• Work to complete: Reproduce the entries word for word but drop every picture.

• Spatial reasoning data:
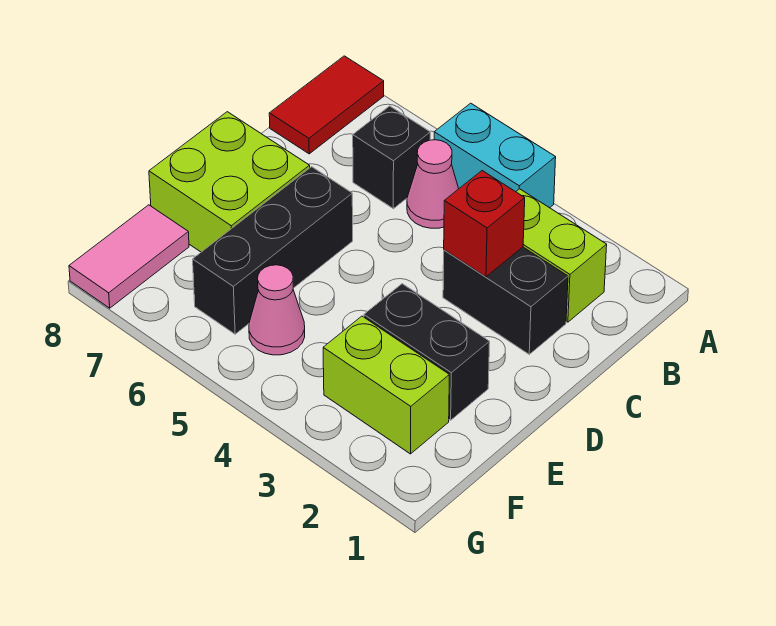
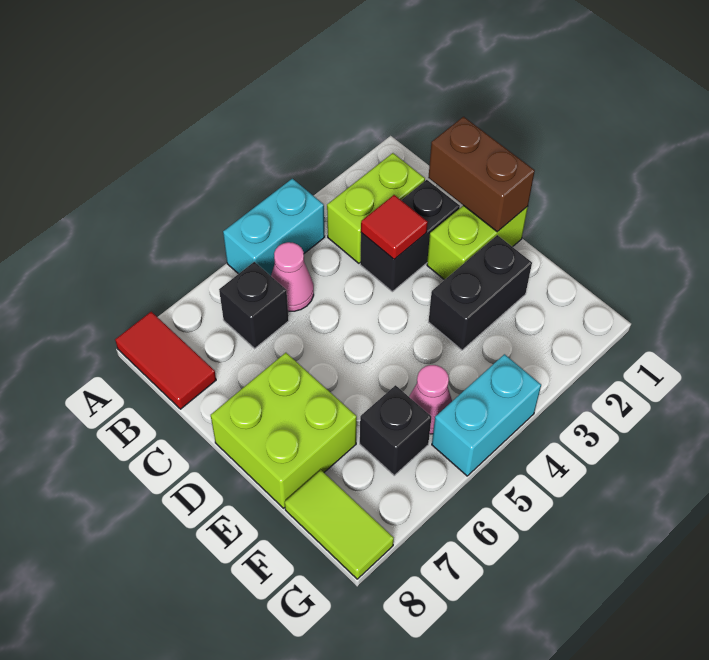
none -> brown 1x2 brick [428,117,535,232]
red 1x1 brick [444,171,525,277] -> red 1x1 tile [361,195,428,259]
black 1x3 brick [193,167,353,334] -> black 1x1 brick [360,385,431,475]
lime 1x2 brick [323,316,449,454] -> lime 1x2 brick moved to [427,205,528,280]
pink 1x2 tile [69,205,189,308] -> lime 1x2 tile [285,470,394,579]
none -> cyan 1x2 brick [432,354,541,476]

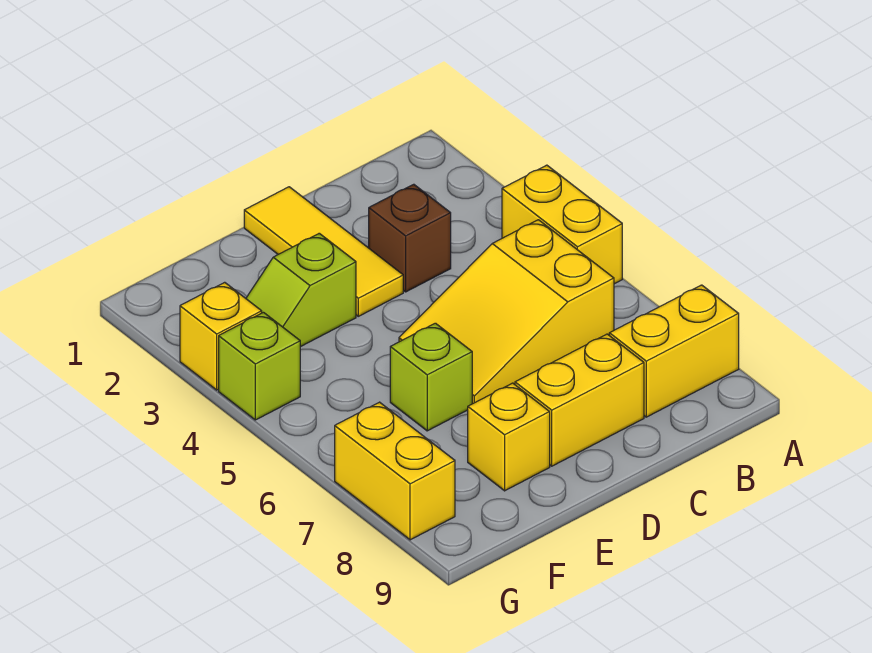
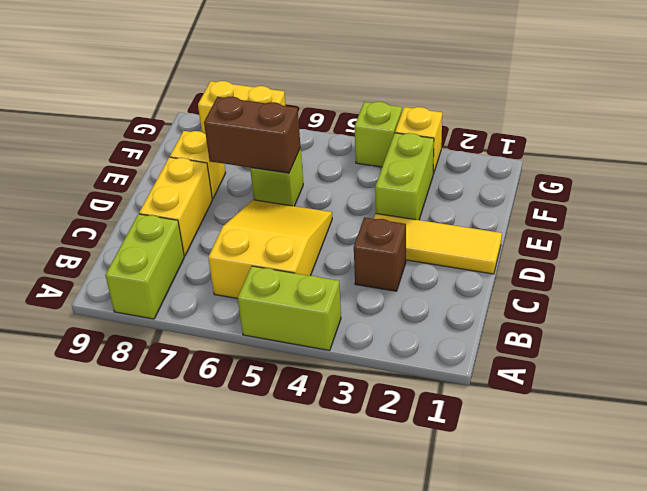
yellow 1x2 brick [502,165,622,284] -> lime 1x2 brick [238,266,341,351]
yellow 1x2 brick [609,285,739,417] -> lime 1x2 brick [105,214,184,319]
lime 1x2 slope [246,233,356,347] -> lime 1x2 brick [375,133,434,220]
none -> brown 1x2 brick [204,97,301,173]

• Result below:
none -> brown 1x2 brick [428,117,535,232]
red 1x1 brick [444,171,525,277] -> red 1x1 tile [361,195,428,259]
black 1x3 brick [193,167,353,334] -> black 1x1 brick [360,385,431,475]
lime 1x2 brick [323,316,449,454] -> lime 1x2 brick moved to [427,205,528,280]
pink 1x2 tile [69,205,189,308] -> lime 1x2 tile [285,470,394,579]
none -> cyan 1x2 brick [432,354,541,476]

yellow 1x2 brick [502,165,622,284] -> lime 1x2 brick [238,266,341,351]
yellow 1x2 brick [609,285,739,417] -> lime 1x2 brick [105,214,184,319]
lime 1x2 slope [246,233,356,347] -> lime 1x2 brick [375,133,434,220]
none -> brown 1x2 brick [204,97,301,173]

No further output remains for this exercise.